WHAT YOU NEED TO DO =
Lines in which "degrees" appears should be pulled from the data below.

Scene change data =
=-=-=
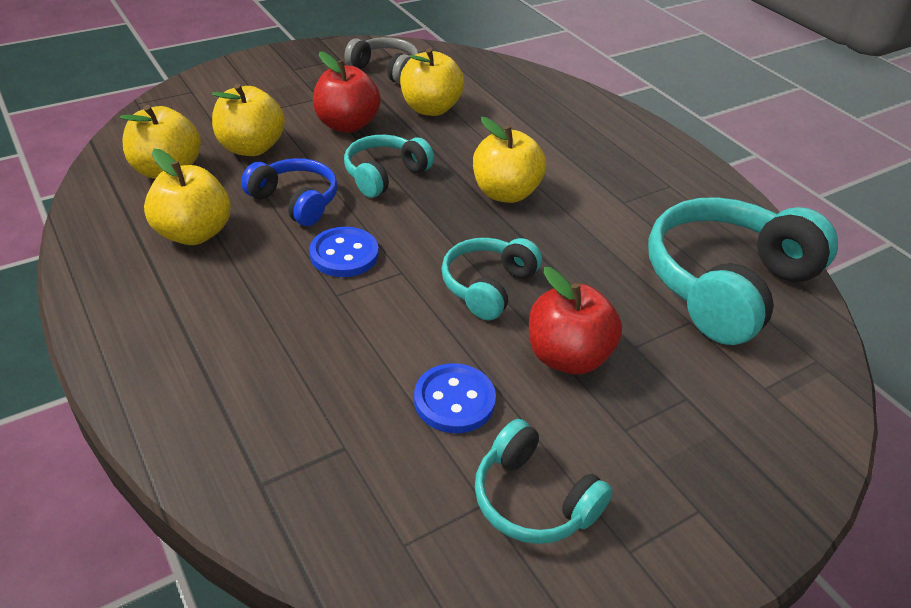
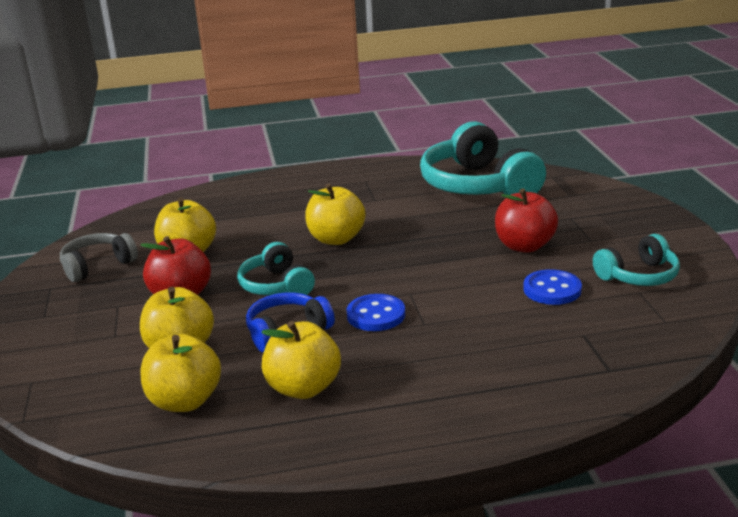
camera: 65 degrees left, 15 degrees down
(488, 286) = (443, 262): turquoise headphones -> none

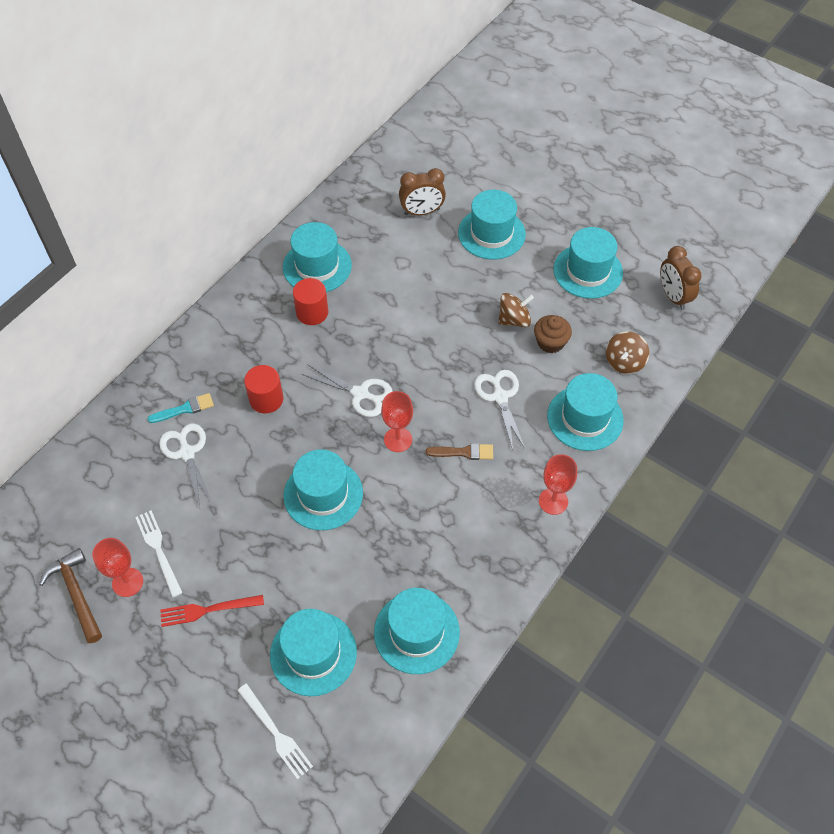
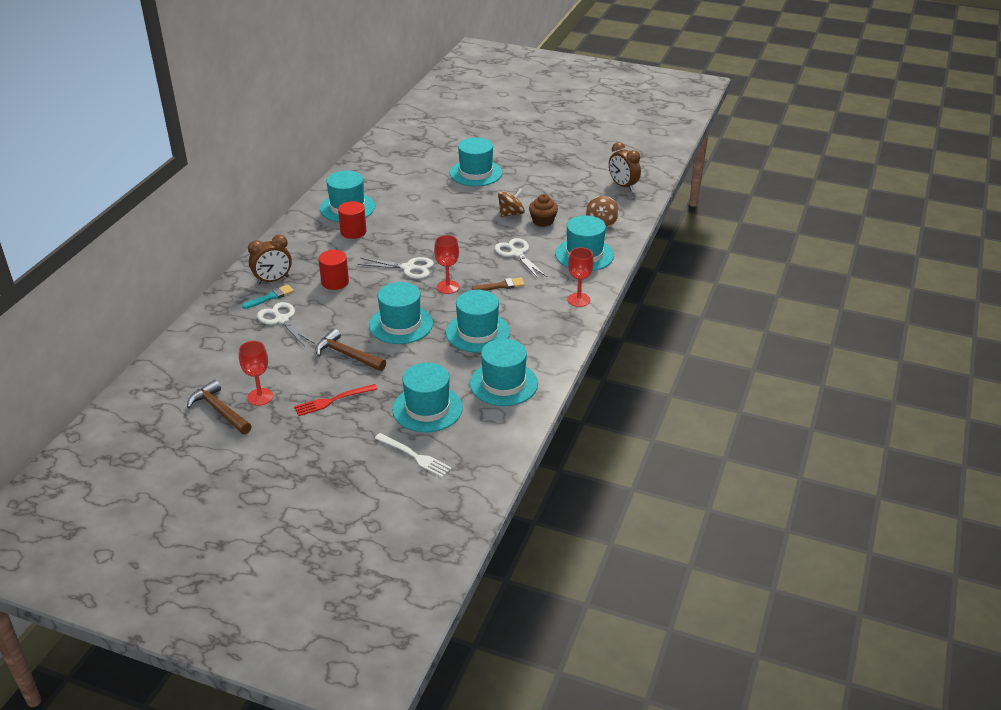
camera: 15 degrees left, 20 degrees down
(158, 549) = (278, 375): white fork -> none
(245, 533) = (347, 355): none -> brown hammer
(422, 212) = (418, 169): brown clock -> brown clock (273, 280)
(588, 271) = (555, 182): turquoise hat -> turquoise hat (477, 332)

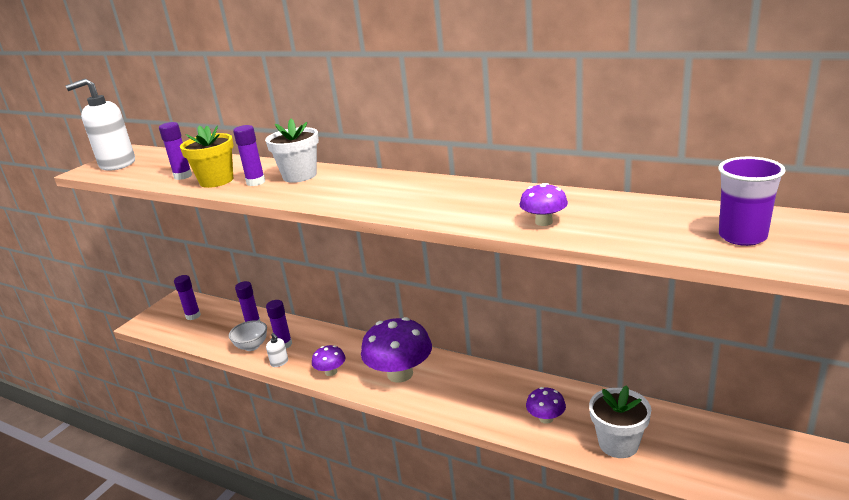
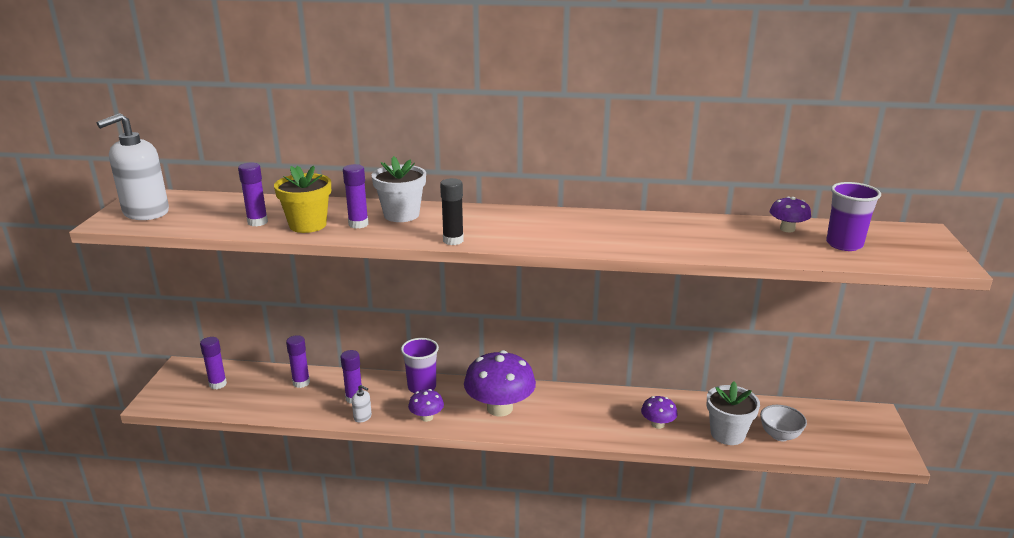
camera: 25 degrees left, 0 degrees up
(252, 346) = (318, 406): white bowl -> white bowl (780, 435)
(317, 202) = (453, 240): none -> black glue stick
(345, 342) = (422, 387): none -> purple cup
(543, 222) = (686, 244): purple mushroom -> purple mushroom (787, 229)

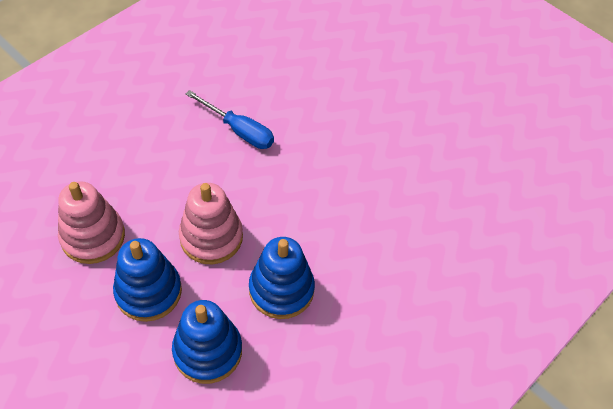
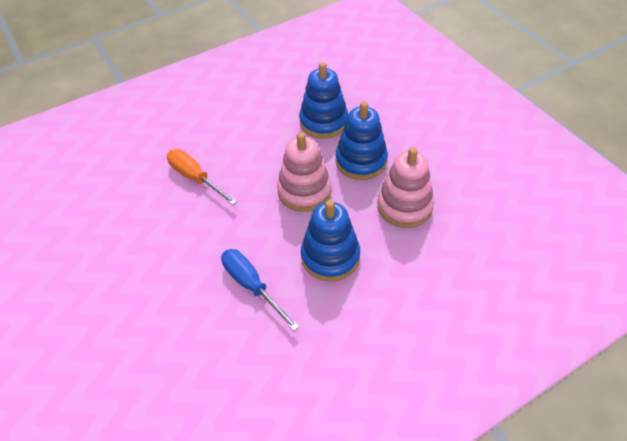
camera: 160 degrees left, 5 degrees down
(281, 289) = (260, 149): blue stacking toy -> blue stacking toy (330, 257)
(344, 234) = (195, 178): none -> orange screwdriver

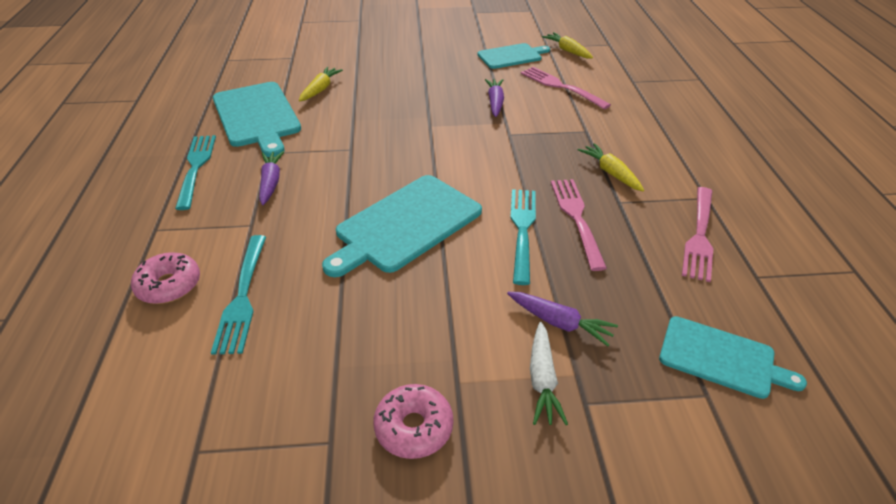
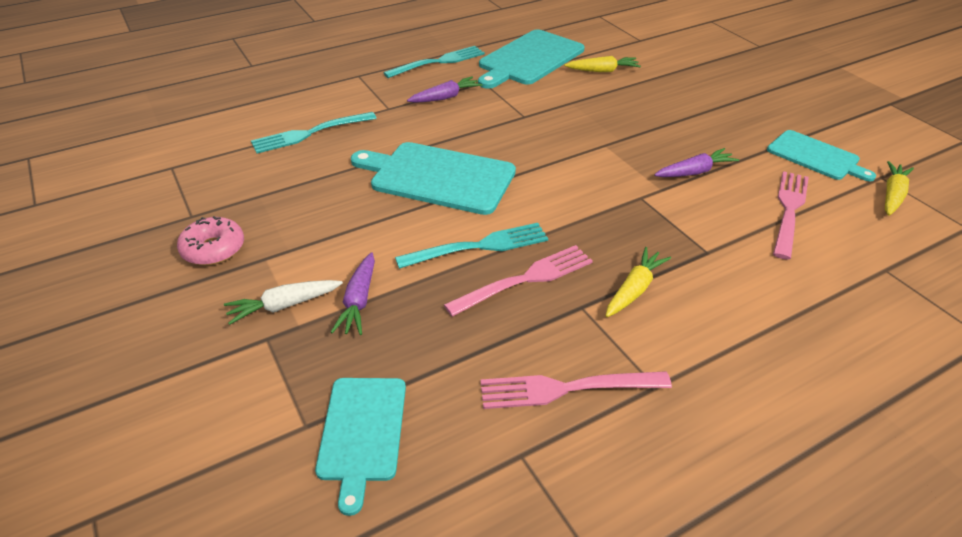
camera: 65 degrees right, 0 degrees up
(169, 285) = (306, 102): pink donut -> none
=-=-=
EXPECTED ANSWER =
camera: 65 degrees left, 15 degrees down
camera: 15 degrees left, 20 degrees down
camera: 25 degrees left, 0 degrees up
camera: 160 degrees left, 5 degrees down
camera: 65 degrees right, 0 degrees up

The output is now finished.